## Instructions for the task
When you spot the word "VLOAD" in a line of the data below, copy that line.

───── Given records

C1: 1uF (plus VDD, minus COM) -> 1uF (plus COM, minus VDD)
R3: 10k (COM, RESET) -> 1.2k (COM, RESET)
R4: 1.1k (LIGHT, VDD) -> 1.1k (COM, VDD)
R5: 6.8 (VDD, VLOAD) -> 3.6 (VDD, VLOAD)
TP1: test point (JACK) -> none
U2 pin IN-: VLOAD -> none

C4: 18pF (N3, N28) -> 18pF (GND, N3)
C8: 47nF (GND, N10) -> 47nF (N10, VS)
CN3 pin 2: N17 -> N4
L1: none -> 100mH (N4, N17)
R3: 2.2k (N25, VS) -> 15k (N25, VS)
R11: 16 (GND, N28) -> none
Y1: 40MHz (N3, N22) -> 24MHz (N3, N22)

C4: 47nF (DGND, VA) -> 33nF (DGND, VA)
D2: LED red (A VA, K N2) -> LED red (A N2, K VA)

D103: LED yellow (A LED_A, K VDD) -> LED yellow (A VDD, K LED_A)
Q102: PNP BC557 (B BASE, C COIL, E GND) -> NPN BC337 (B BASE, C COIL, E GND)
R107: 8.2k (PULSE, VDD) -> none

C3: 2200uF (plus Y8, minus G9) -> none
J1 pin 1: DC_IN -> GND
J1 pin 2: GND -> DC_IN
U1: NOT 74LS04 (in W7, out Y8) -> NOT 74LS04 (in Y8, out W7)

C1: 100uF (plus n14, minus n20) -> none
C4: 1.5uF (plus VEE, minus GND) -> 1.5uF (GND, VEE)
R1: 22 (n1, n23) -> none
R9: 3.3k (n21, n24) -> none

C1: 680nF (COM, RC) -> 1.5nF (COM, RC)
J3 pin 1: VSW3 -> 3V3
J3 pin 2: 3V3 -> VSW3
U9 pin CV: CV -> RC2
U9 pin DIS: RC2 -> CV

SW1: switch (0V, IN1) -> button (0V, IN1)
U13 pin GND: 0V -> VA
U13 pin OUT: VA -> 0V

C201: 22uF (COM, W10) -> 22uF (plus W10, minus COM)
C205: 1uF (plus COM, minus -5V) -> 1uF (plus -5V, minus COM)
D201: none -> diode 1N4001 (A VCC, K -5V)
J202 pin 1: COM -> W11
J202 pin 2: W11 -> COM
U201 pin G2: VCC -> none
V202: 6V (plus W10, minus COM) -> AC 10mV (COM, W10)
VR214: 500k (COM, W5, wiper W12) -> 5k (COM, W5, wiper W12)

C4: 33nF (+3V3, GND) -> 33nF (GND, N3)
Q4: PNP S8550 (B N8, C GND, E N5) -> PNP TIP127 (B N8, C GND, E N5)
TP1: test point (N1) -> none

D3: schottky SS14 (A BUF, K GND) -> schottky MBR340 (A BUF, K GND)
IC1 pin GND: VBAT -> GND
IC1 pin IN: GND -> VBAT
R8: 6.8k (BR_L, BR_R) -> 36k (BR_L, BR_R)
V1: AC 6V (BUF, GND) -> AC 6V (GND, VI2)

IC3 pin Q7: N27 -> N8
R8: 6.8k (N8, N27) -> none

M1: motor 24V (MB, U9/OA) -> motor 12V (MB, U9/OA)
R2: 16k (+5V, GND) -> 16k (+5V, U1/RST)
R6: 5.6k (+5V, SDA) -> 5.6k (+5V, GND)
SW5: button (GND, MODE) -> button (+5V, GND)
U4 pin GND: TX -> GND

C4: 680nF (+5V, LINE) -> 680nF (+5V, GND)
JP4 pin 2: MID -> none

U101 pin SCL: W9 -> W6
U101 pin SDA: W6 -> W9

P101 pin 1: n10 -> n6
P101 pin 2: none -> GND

──────────

## Completed exercise
R5: 6.8 (VDD, VLOAD) -> 3.6 (VDD, VLOAD)
U2 pin IN-: VLOAD -> none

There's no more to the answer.